▶ _Work instruction_
Do not repeat pictures. Repeat exactly the lines of the listing below from its first line through the line with "(476, 135) = (361, 117): pink".

▶ _Provided records_

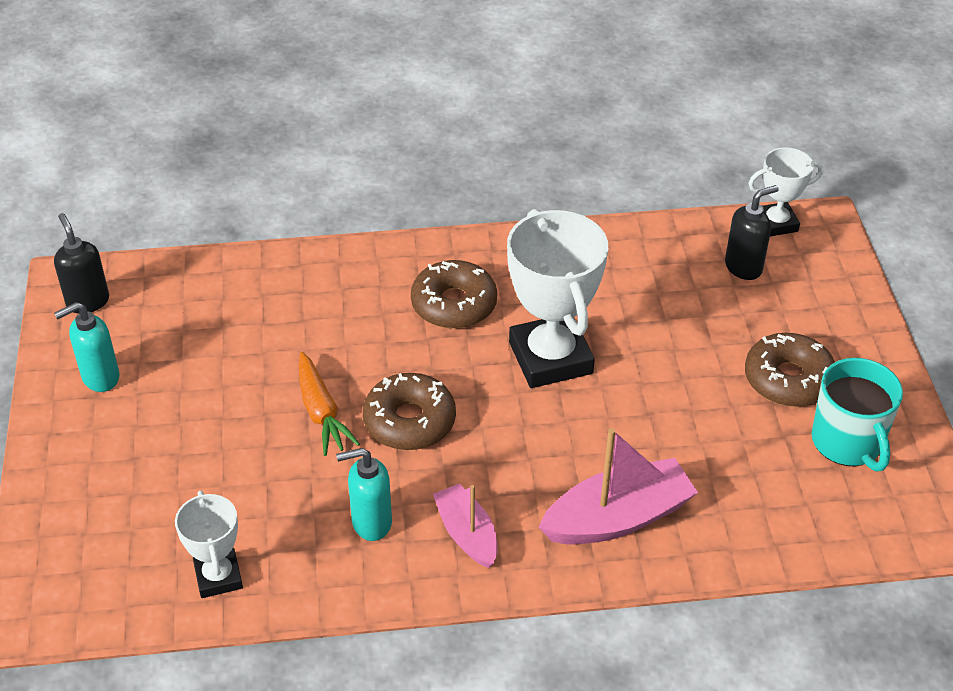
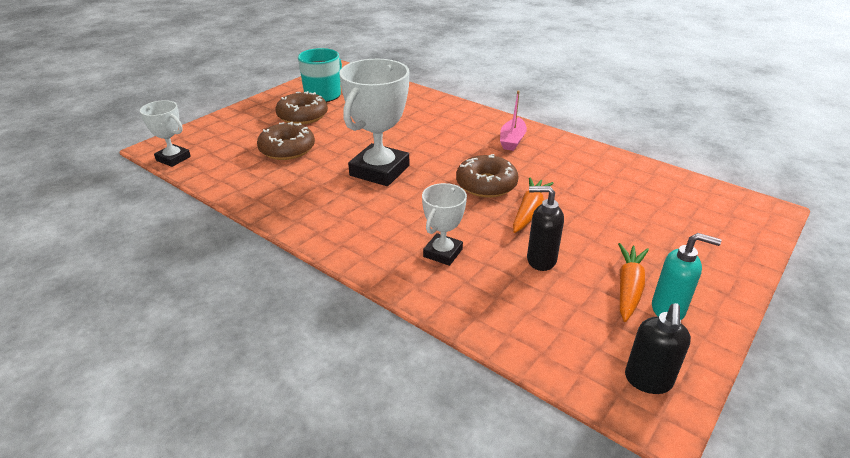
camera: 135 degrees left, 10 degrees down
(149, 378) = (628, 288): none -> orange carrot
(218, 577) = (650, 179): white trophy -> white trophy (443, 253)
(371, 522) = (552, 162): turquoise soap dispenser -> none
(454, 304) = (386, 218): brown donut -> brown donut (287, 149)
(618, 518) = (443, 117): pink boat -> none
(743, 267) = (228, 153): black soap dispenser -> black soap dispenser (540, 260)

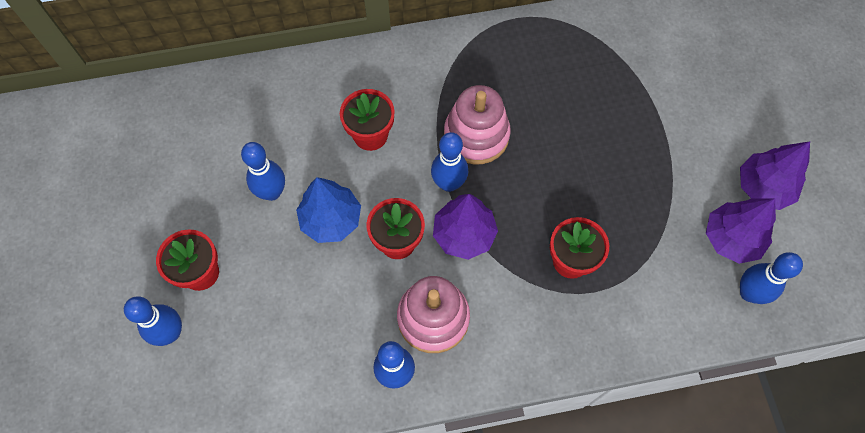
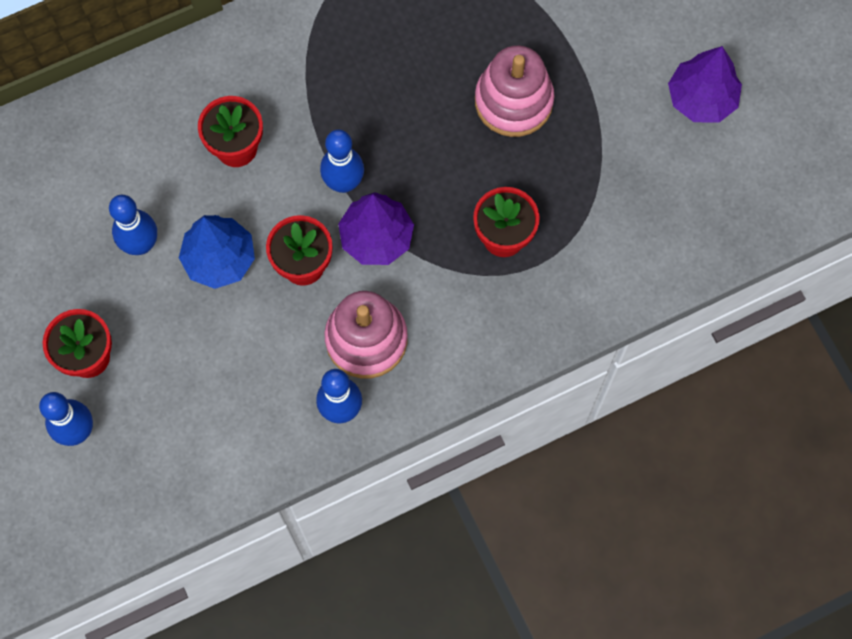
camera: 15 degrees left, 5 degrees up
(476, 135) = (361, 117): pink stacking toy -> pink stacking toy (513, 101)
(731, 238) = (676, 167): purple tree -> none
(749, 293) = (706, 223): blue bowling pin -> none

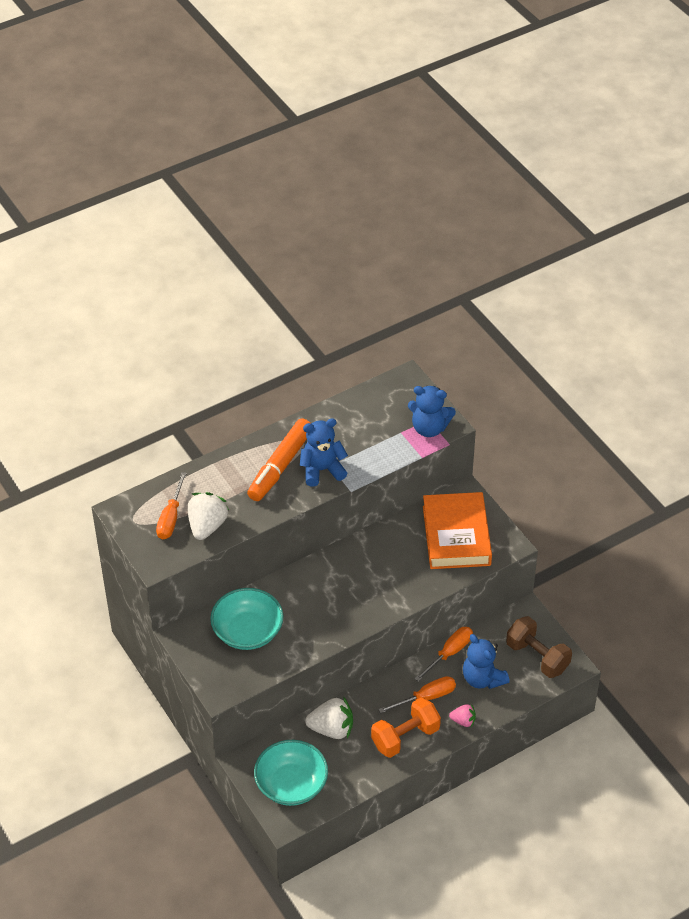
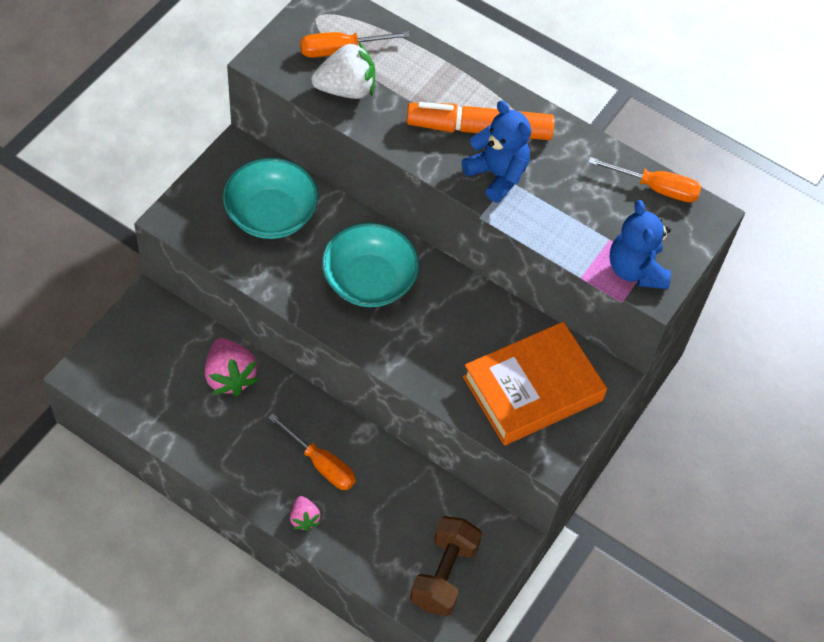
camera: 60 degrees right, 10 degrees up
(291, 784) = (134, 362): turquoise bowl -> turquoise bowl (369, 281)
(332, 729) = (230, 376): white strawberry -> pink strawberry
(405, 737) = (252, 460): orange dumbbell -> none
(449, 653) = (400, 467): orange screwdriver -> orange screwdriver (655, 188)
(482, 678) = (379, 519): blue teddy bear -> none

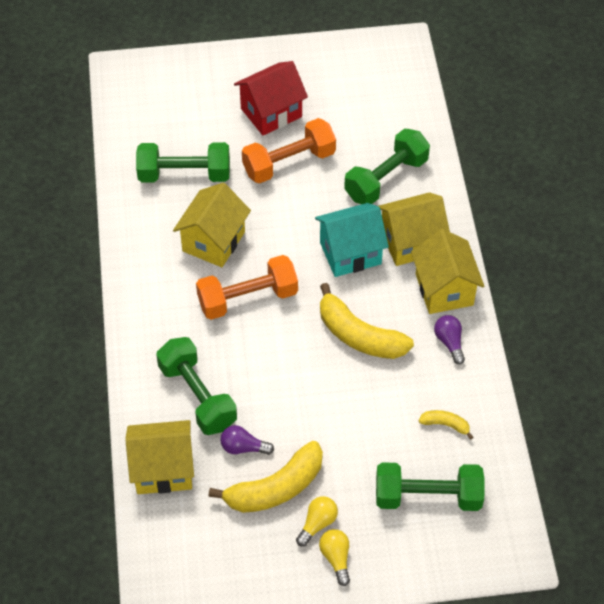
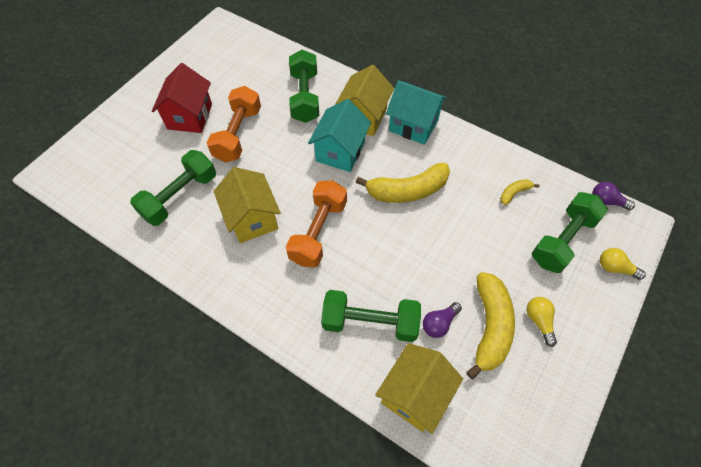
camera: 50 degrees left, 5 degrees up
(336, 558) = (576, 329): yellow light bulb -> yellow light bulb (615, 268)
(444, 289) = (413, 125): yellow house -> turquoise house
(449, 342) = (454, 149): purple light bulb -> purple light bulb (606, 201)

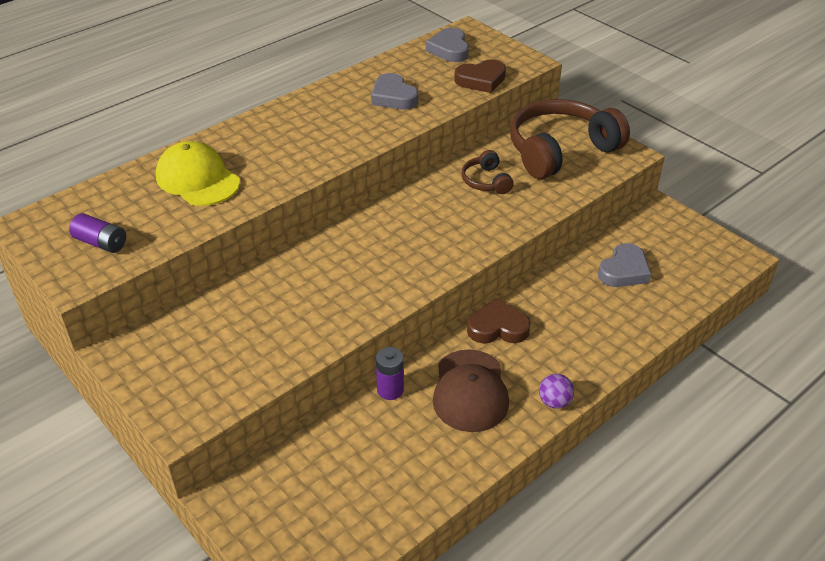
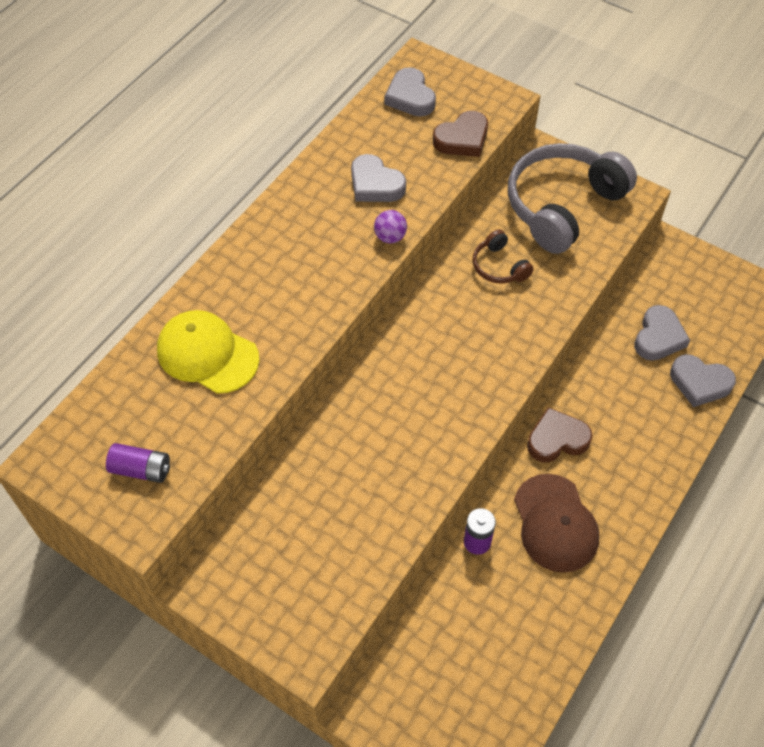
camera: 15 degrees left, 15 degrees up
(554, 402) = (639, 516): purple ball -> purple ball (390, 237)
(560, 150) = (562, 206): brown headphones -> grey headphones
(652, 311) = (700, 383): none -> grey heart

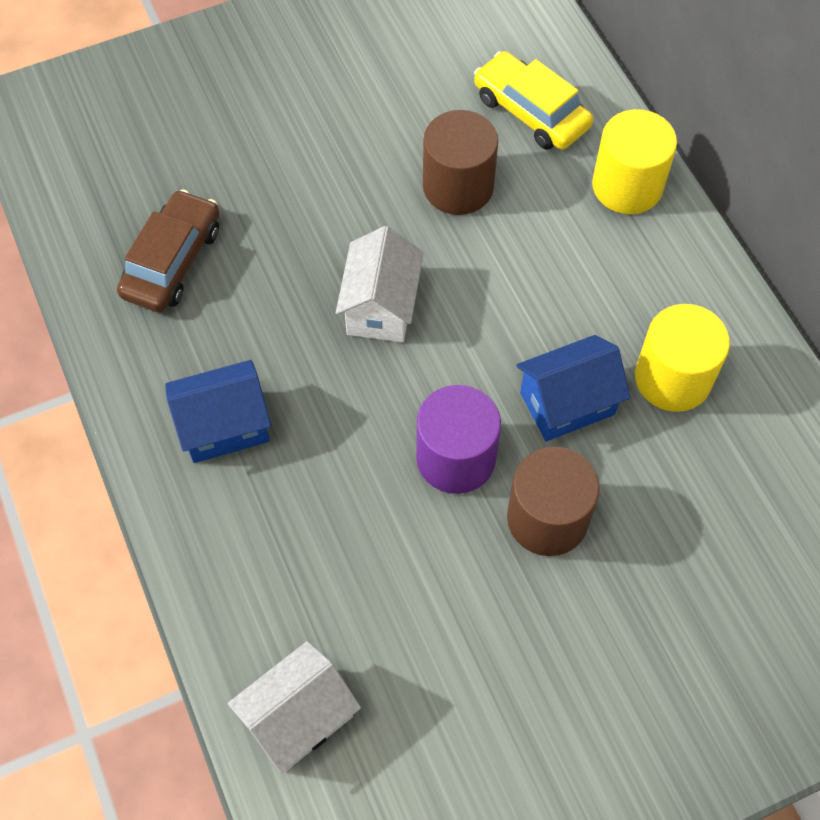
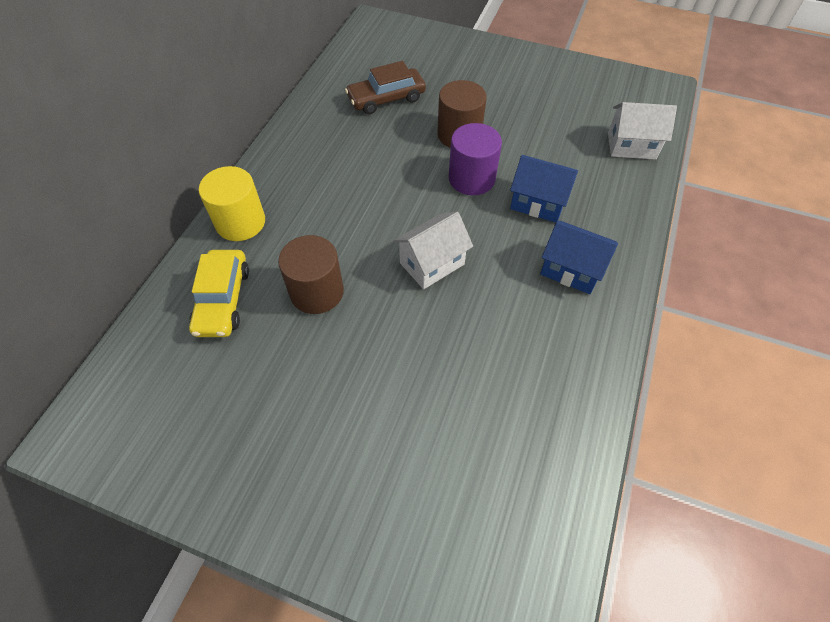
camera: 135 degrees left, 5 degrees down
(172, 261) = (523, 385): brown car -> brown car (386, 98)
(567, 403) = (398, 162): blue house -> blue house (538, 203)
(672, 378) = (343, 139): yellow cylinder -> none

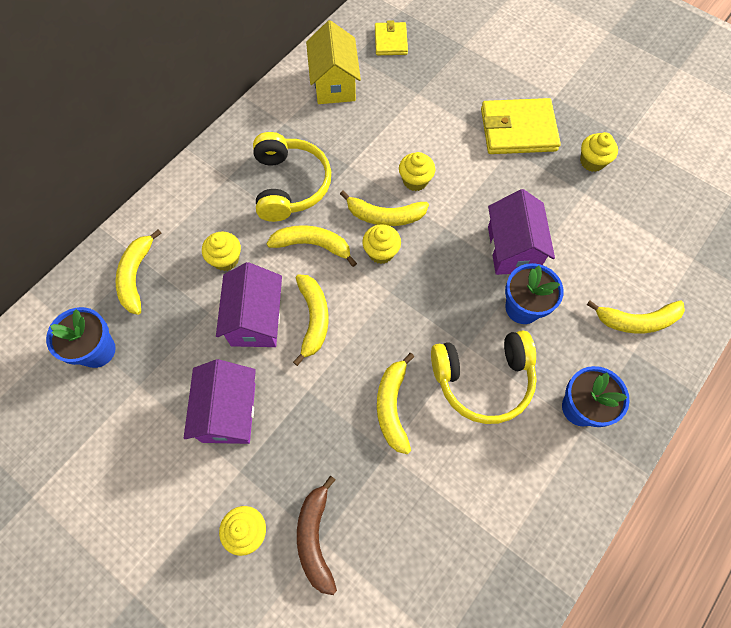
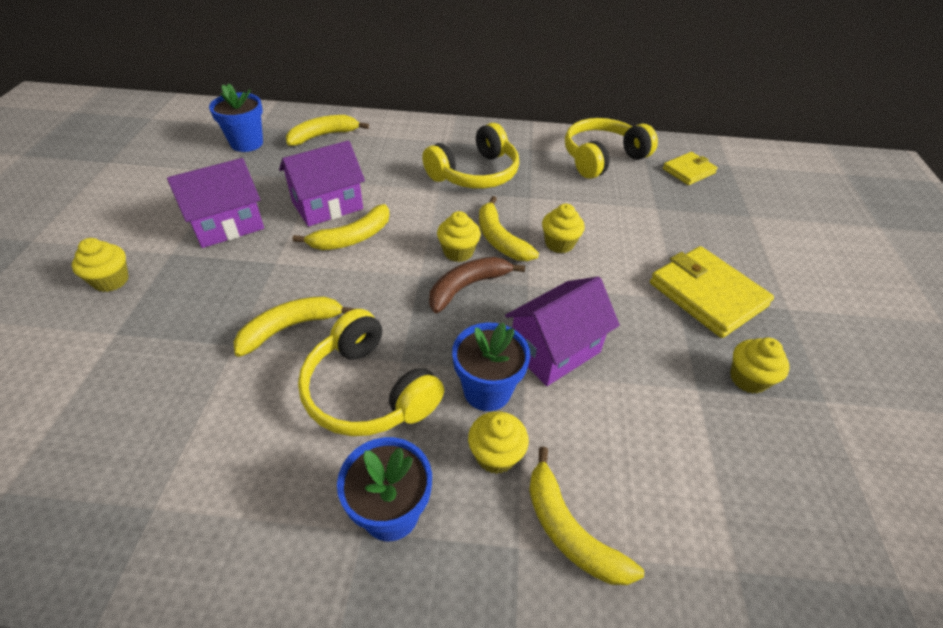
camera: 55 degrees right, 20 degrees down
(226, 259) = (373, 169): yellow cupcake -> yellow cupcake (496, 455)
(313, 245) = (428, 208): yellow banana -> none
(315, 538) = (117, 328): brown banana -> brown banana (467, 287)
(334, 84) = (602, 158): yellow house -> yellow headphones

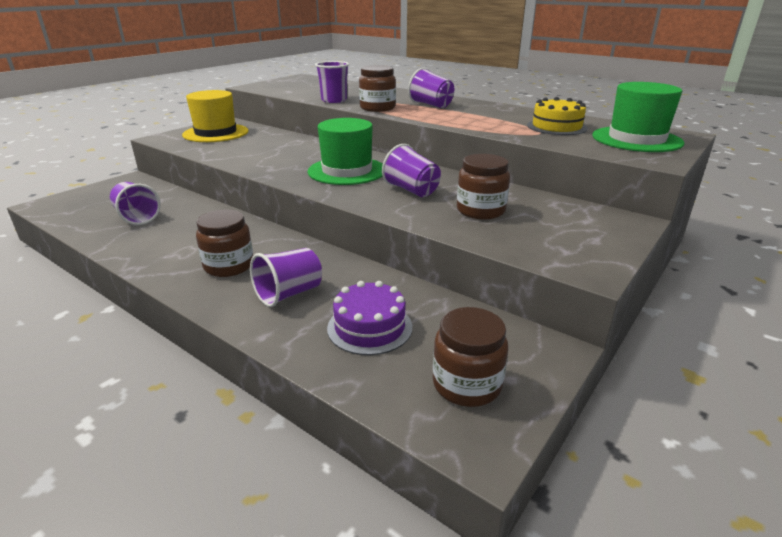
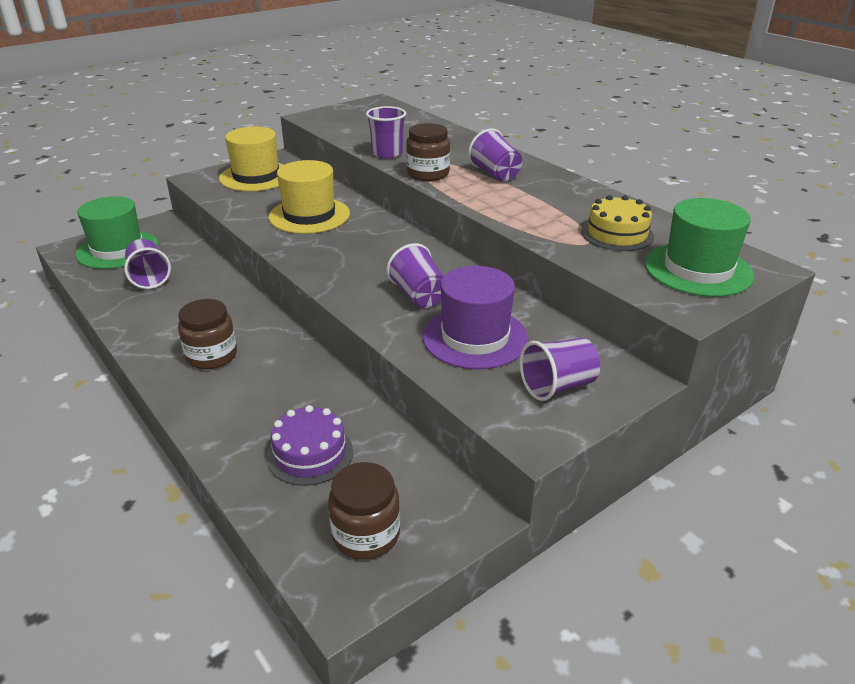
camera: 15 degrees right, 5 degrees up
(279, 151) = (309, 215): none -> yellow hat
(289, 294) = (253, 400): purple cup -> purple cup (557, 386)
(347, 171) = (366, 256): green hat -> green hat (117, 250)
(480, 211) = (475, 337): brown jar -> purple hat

▶ _Exercise solution_
camera: 135 degrees left, 10 degrees down
(149, 378) = (628, 288): none -> orange carrot
(218, 577) = (650, 179): white trophy -> white trophy (443, 253)
(371, 522) = (552, 162): turquoise soap dispenser -> none
(454, 304) = (386, 218): brown donut -> brown donut (287, 149)
(618, 518) = (443, 117): pink boat -> none
(743, 267) = (228, 153): black soap dispenser -> black soap dispenser (540, 260)

camera: 15 degrees left, 5 degrees up
(476, 135) = (361, 117): pink stacking toy -> pink stacking toy (513, 101)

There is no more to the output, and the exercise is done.